— Supplied material —
◆ ◆ ◆ ◆ ◆

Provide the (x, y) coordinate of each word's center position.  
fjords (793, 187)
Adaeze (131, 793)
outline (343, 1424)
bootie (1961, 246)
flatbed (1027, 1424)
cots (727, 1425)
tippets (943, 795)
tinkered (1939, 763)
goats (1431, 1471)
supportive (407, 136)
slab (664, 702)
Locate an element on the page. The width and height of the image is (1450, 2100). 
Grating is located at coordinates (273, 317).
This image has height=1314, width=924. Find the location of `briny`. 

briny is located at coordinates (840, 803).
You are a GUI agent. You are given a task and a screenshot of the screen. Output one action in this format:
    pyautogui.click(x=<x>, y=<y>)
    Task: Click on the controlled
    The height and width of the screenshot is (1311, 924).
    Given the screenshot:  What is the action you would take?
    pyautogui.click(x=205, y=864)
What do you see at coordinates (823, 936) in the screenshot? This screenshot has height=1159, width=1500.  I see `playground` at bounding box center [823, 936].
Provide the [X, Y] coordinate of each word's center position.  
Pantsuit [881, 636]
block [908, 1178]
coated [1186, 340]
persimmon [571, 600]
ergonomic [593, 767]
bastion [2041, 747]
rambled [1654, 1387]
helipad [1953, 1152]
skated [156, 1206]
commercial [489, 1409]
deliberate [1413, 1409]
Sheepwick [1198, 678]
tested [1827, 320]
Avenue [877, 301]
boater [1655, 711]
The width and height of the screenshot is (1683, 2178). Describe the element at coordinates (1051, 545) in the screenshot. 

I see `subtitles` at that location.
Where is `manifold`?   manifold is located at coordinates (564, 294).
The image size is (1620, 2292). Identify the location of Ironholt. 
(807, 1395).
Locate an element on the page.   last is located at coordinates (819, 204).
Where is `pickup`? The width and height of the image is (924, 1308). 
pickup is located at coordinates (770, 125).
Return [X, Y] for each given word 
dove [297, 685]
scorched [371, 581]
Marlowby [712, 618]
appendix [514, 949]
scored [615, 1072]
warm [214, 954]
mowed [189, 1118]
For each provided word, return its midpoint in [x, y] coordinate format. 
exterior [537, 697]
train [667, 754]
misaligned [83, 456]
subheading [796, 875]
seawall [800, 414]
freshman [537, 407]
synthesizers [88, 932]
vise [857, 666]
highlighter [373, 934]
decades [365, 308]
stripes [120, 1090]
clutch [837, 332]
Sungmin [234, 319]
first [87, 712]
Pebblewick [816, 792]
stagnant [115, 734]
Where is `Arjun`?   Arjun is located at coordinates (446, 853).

◆ ◆ ◆ ◆ ◆

— The request —
Rewrite the listing above, replacing every "screenshot" with "screen capture" and keeping everything else the same.

— Answer for the task —
Provide the (x, y) coordinate of each word's center position.  
fjords (793, 187)
Adaeze (131, 793)
outline (343, 1424)
bootie (1961, 246)
flatbed (1027, 1424)
cots (727, 1425)
tippets (943, 795)
tinkered (1939, 763)
goats (1431, 1471)
supportive (407, 136)
slab (664, 702)
Locate an element on the page. The width and height of the image is (1450, 2100). 
Grating is located at coordinates (273, 317).
This image has height=1314, width=924. Find the location of `briny`. 

briny is located at coordinates (840, 803).
You are a GUI agent. You are given a task and a screen capture of the screen. Output one action in this format:
    pyautogui.click(x=<x>, y=<y>)
    Task: Click on the controlled
    The height and width of the screen capture is (1311, 924).
    Given the screen capture:  What is the action you would take?
    pyautogui.click(x=205, y=864)
What do you see at coordinates (823, 936) in the screen capture? This screen capture has height=1159, width=1500.  I see `playground` at bounding box center [823, 936].
Provide the [X, Y] coordinate of each word's center position.  
Pantsuit [881, 636]
block [908, 1178]
coated [1186, 340]
persimmon [571, 600]
ergonomic [593, 767]
bastion [2041, 747]
rambled [1654, 1387]
helipad [1953, 1152]
skated [156, 1206]
commercial [489, 1409]
deliberate [1413, 1409]
Sheepwick [1198, 678]
tested [1827, 320]
Avenue [877, 301]
boater [1655, 711]
The width and height of the screen capture is (1683, 2178). Describe the element at coordinates (1051, 545) in the screen capture. 

I see `subtitles` at that location.
Where is `manifold`?   manifold is located at coordinates (564, 294).
The image size is (1620, 2292). Identify the location of Ironholt. 
(807, 1395).
Locate an element on the page.   last is located at coordinates (819, 204).
Where is `pickup`? The width and height of the image is (924, 1308). 
pickup is located at coordinates (770, 125).
Return [X, Y] for each given word 
dove [297, 685]
scorched [371, 581]
Marlowby [712, 618]
appendix [514, 949]
scored [615, 1072]
warm [214, 954]
mowed [189, 1118]
For each provided word, return its midpoint in [x, y] coordinate format. 
exterior [537, 697]
train [667, 754]
misaligned [83, 456]
subheading [796, 875]
seawall [800, 414]
freshman [537, 407]
synthesizers [88, 932]
vise [857, 666]
highlighter [373, 934]
decades [365, 308]
stripes [120, 1090]
clutch [837, 332]
Sungmin [234, 319]
first [87, 712]
Pebblewick [816, 792]
stagnant [115, 734]
Where is `Arjun`?   Arjun is located at coordinates (446, 853).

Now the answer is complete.